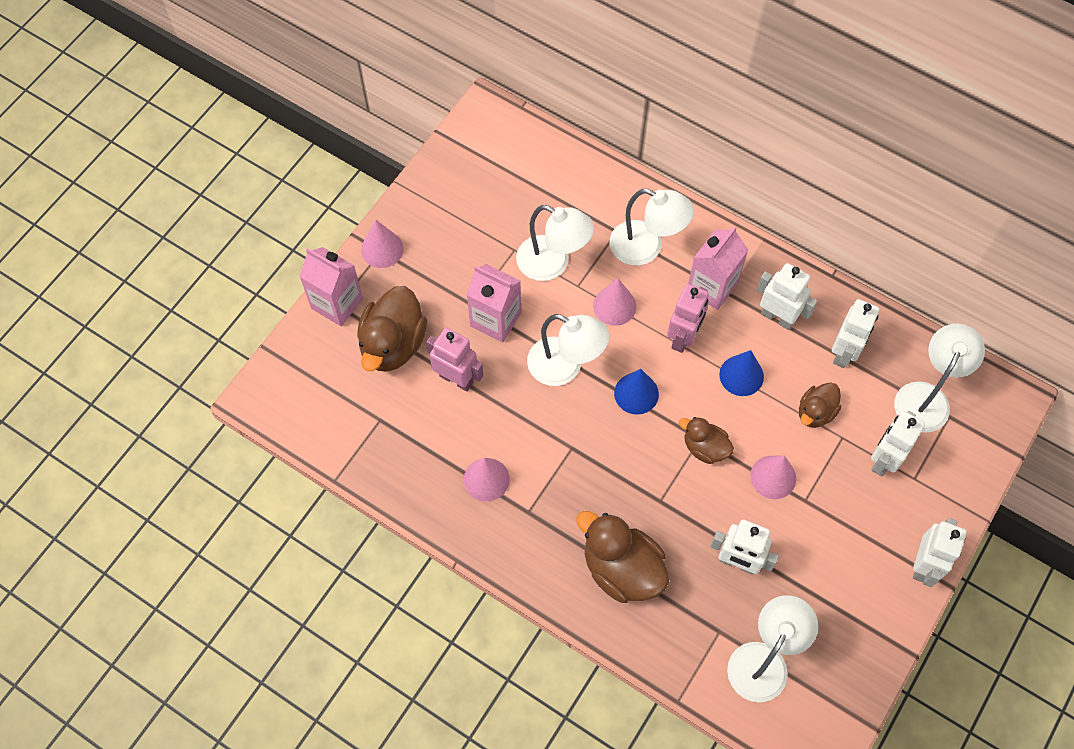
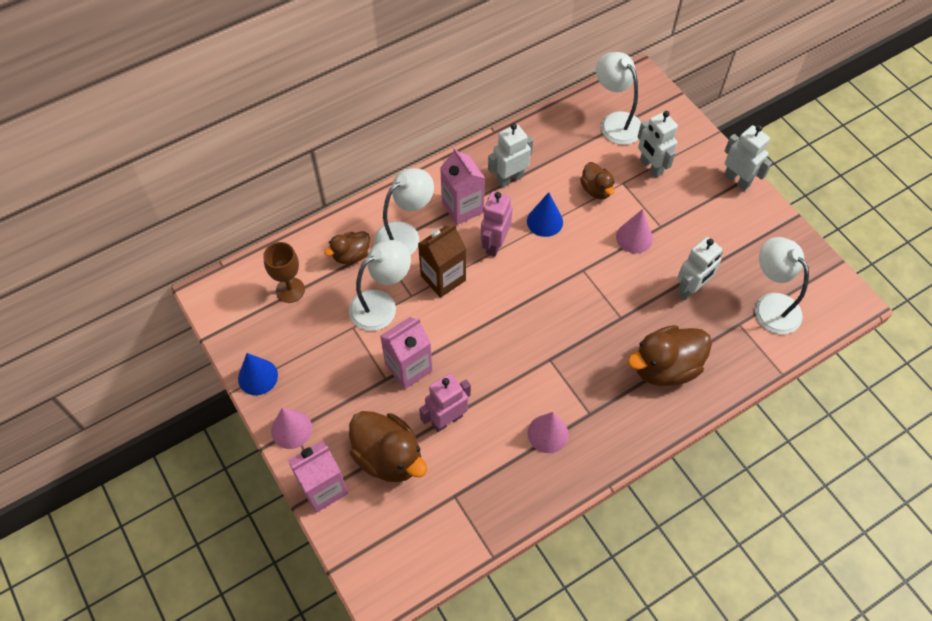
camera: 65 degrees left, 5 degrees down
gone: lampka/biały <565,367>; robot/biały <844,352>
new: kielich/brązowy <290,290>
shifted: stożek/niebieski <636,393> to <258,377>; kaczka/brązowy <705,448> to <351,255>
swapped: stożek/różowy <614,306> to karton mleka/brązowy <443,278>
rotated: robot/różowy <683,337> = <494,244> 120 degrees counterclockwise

Task prompt — Omit every picture, then reproduce the rest of the listing exactly.

Written answer —
camera: 65 degrees left, 5 degrees down
gone: lampka/biały <565,367>; robot/biały <844,352>
new: kielich/brązowy <290,290>
shifted: stożek/niebieski <636,393> to <258,377>; kaczka/brązowy <705,448> to <351,255>
swapped: stożek/różowy <614,306> to karton mleka/brązowy <443,278>
rotated: robot/różowy <683,337> = <494,244> 120 degrees counterclockwise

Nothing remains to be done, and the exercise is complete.